Brief: Which lines in the material below contain the word "light"? Copy each of them.

Dataset extract:
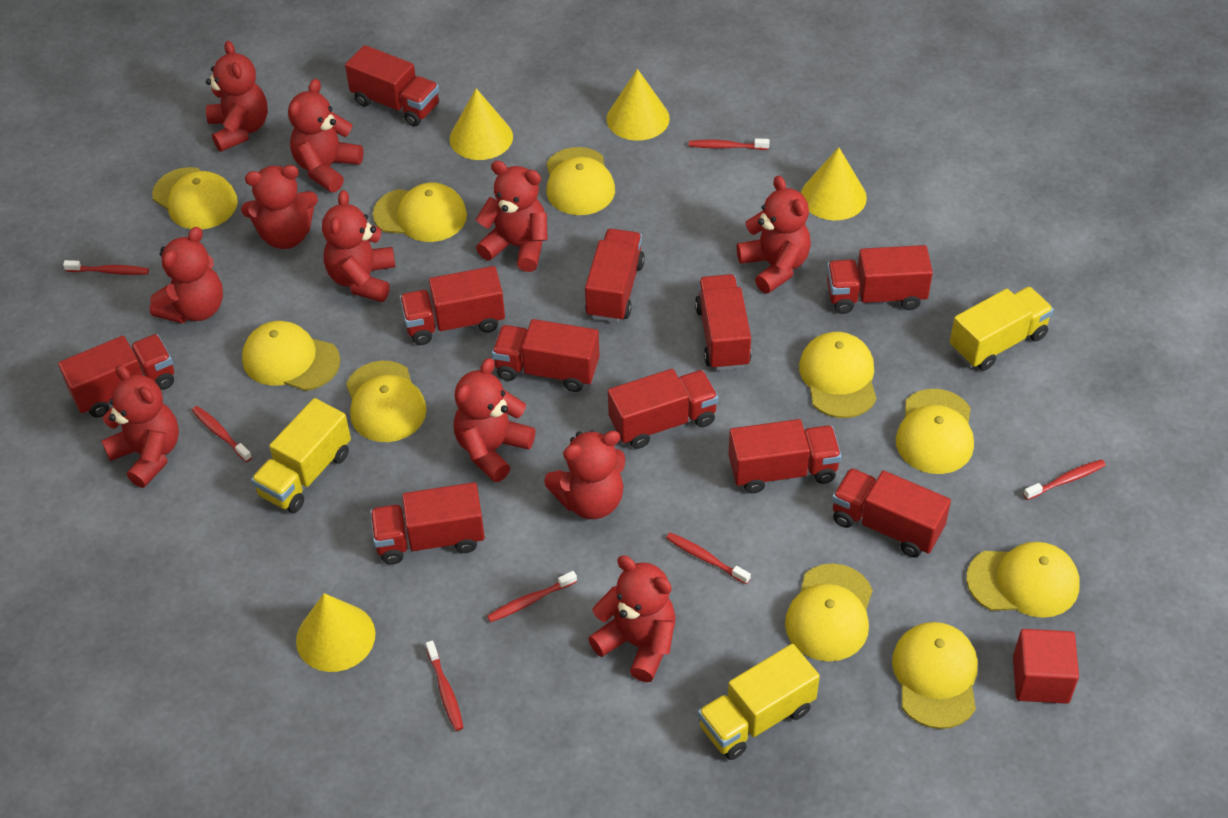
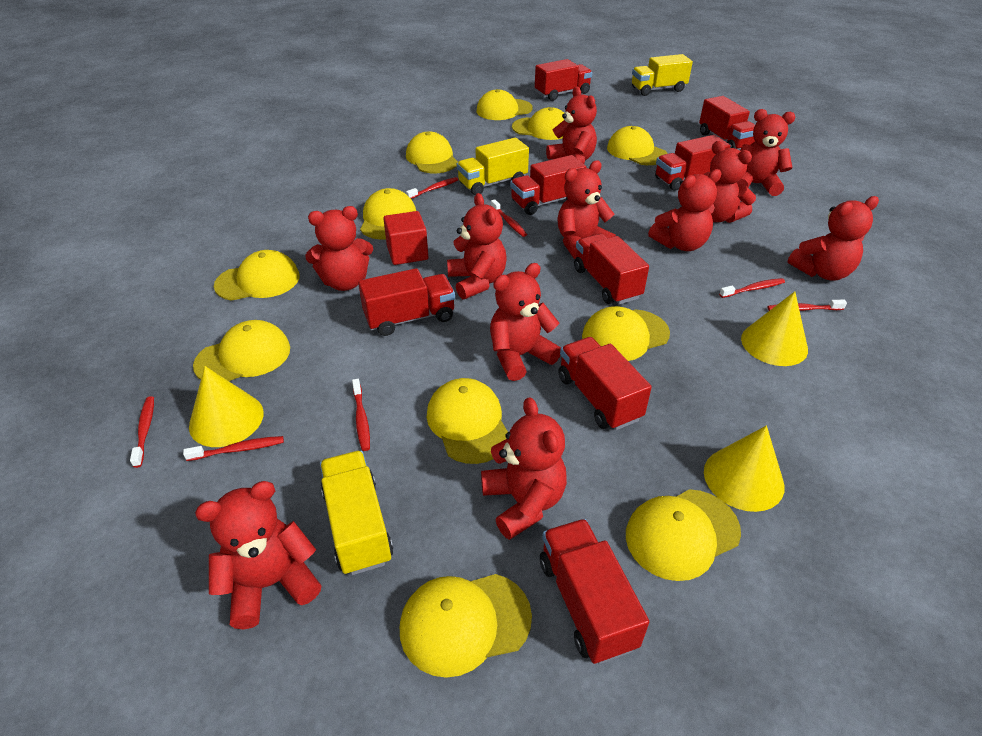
red truck: 11 -> 8
yellow cap: 10 -> 11
yellow cone: 4 -> 3

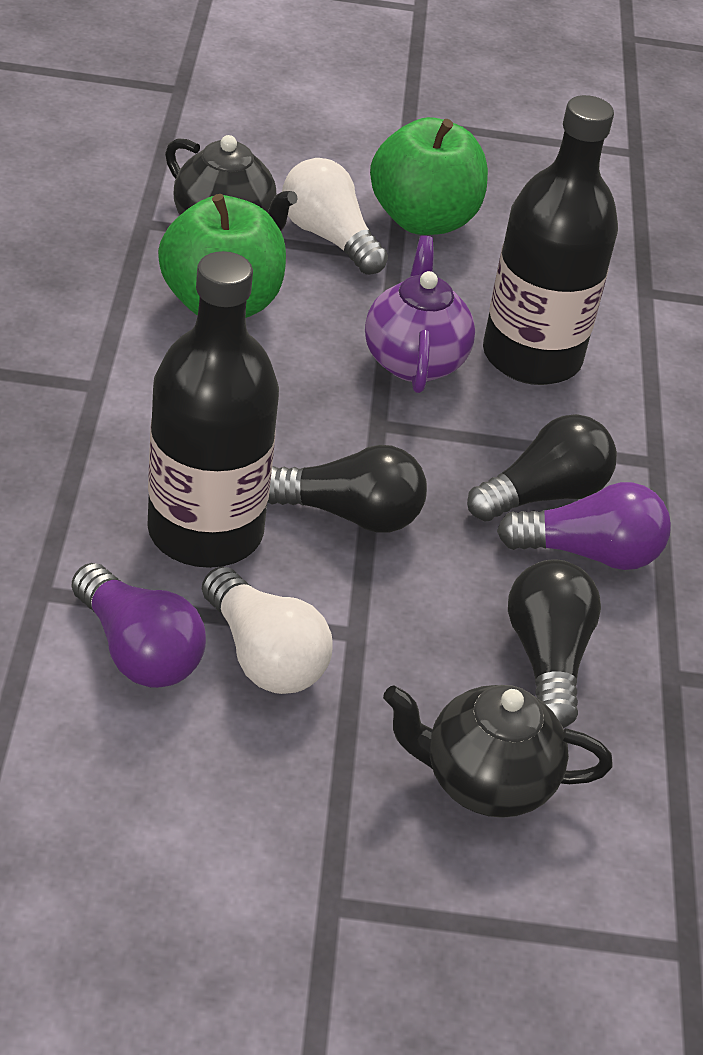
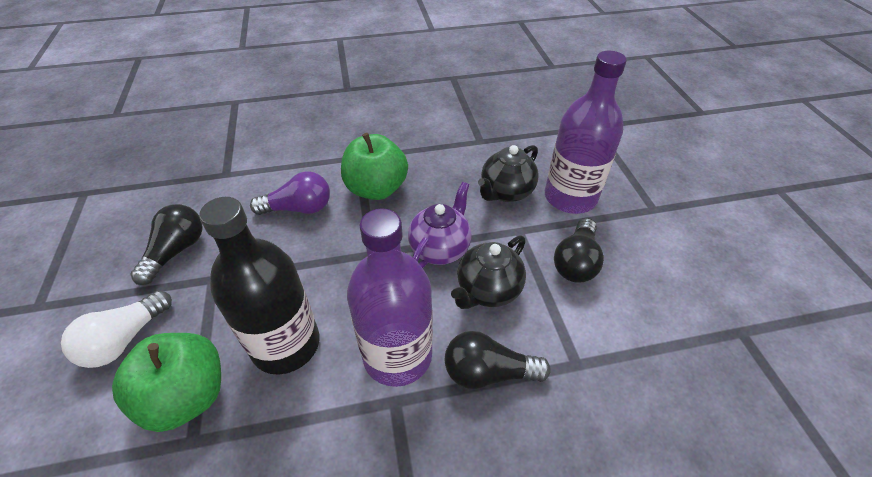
black bottle: 2 -> 1
purple bottle: 0 -> 2
purple light bulb: 2 -> 1
white light bulb: 2 -> 1

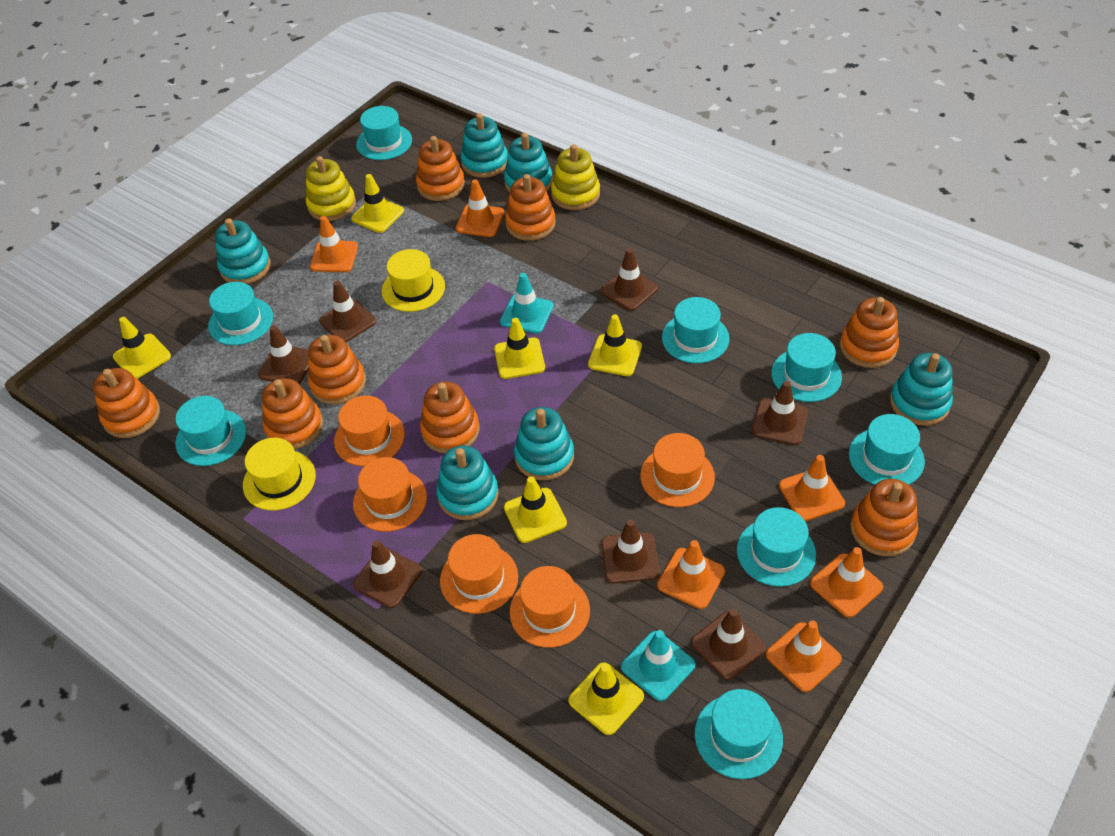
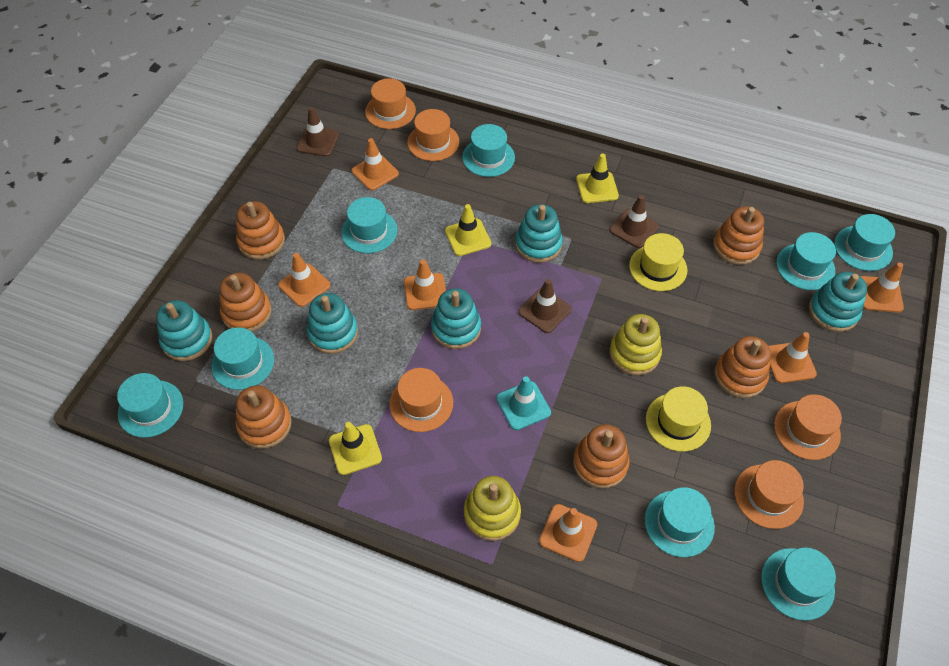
brown traffic cone: 7 -> 3
orange stacking toy: 8 -> 6
turquoise stacking toy: 6 -> 5
turquoise traffic cone: 2 -> 1
yellow traffic cone: 6 -> 3

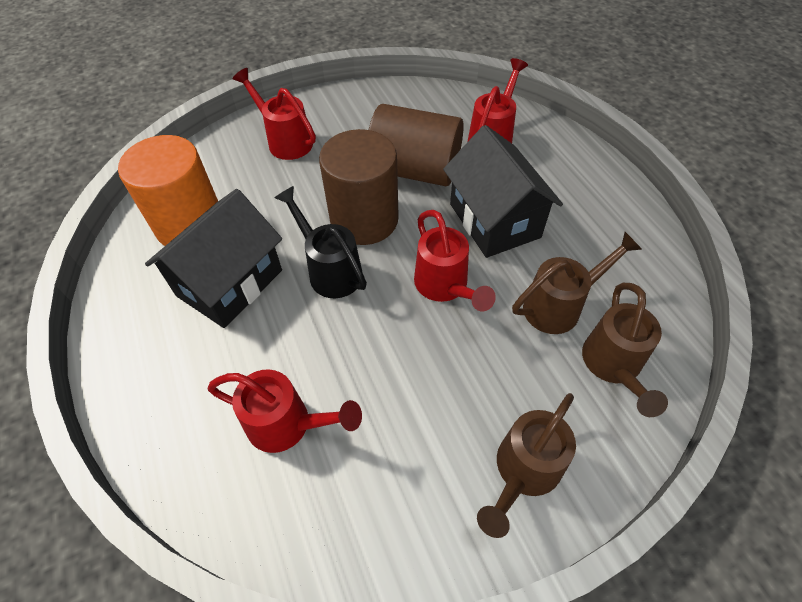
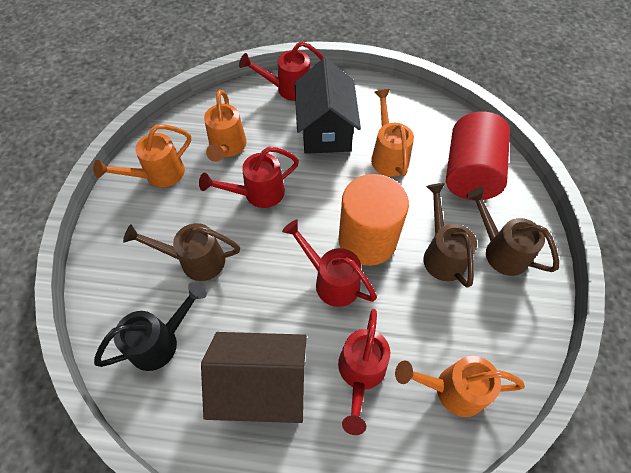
black house: 2 -> 1
brown cylinder: 2 -> 0
brown house: 0 -> 1
orange watering can: 0 -> 4
red cylinder: 0 -> 1

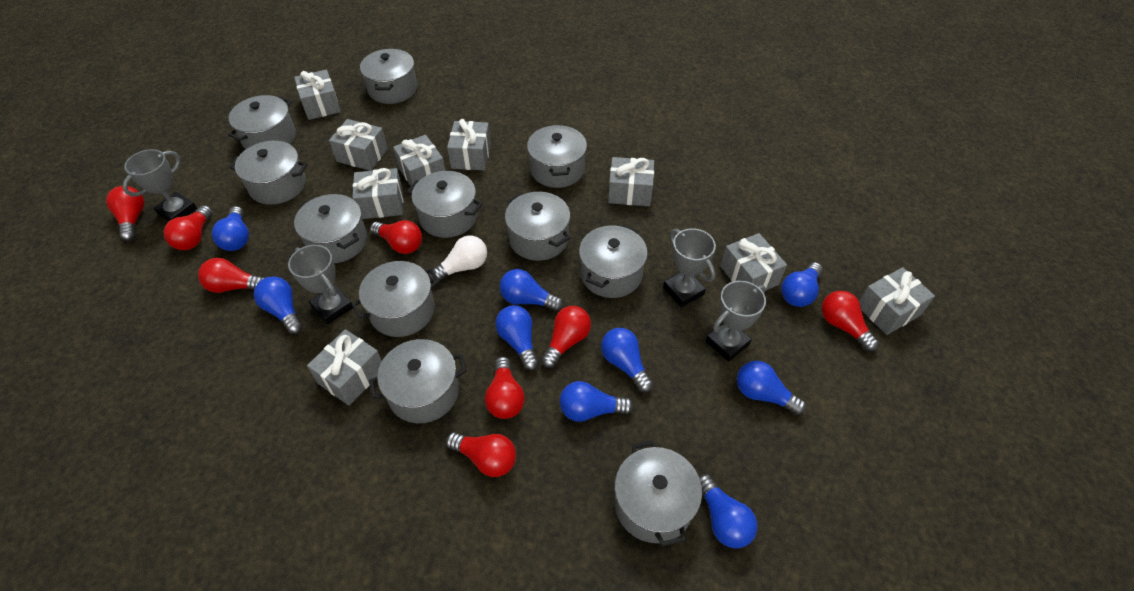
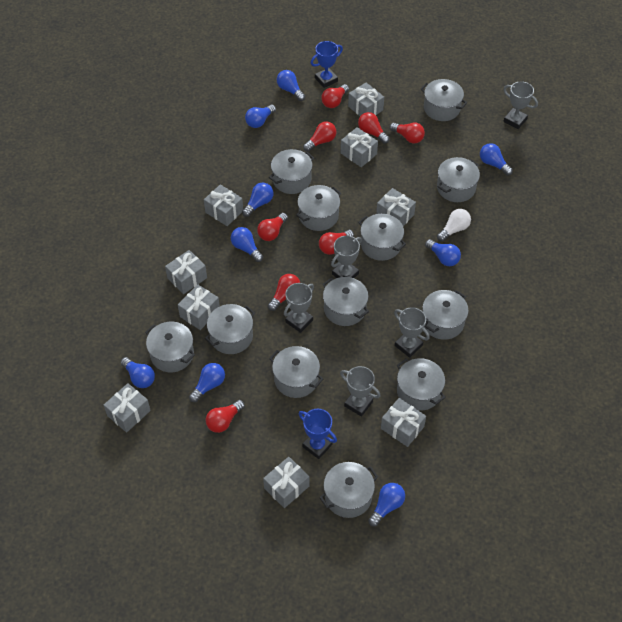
blue trophy: 0 -> 2
grey pot: 11 -> 12
grey trophy: 4 -> 5

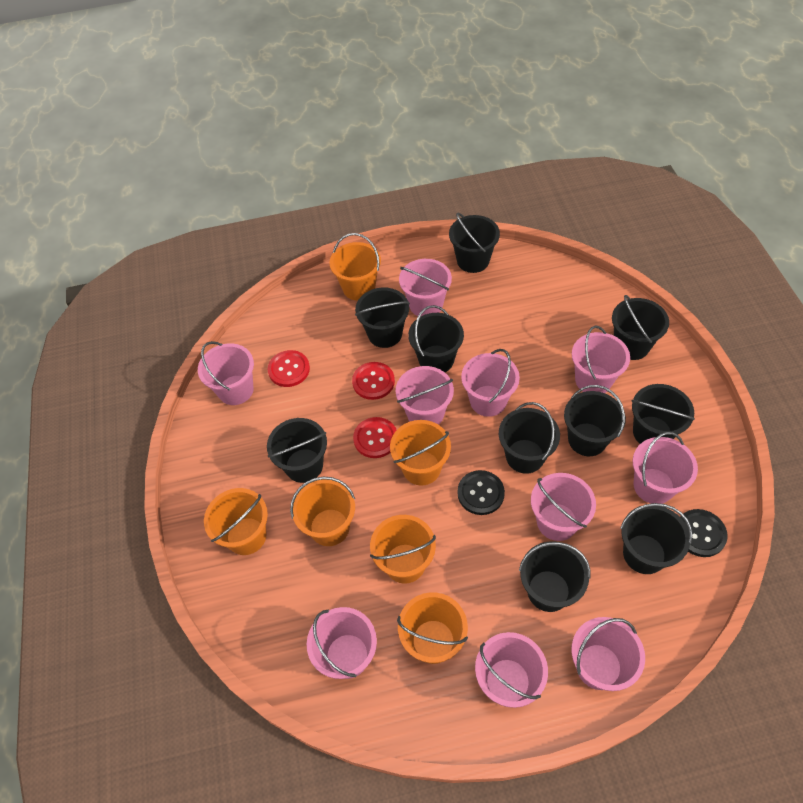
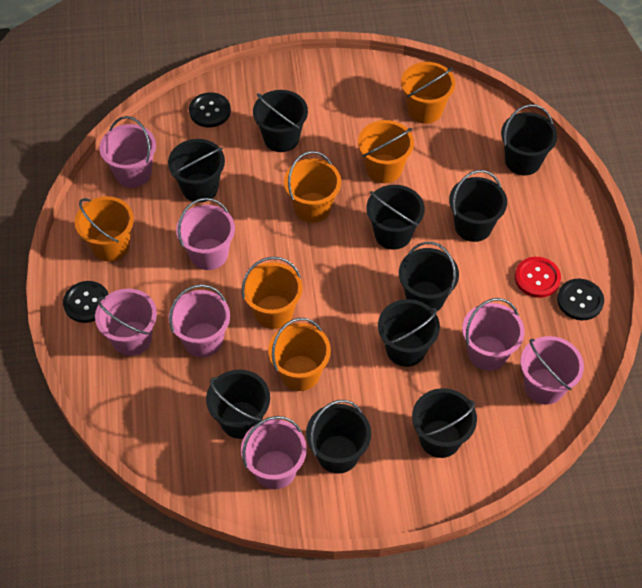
black button: 2 -> 3
pink bucket: 10 -> 7
red button: 3 -> 1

Finished exercise:
purple light bulb: 2 -> 1
white light bulb: 2 -> 1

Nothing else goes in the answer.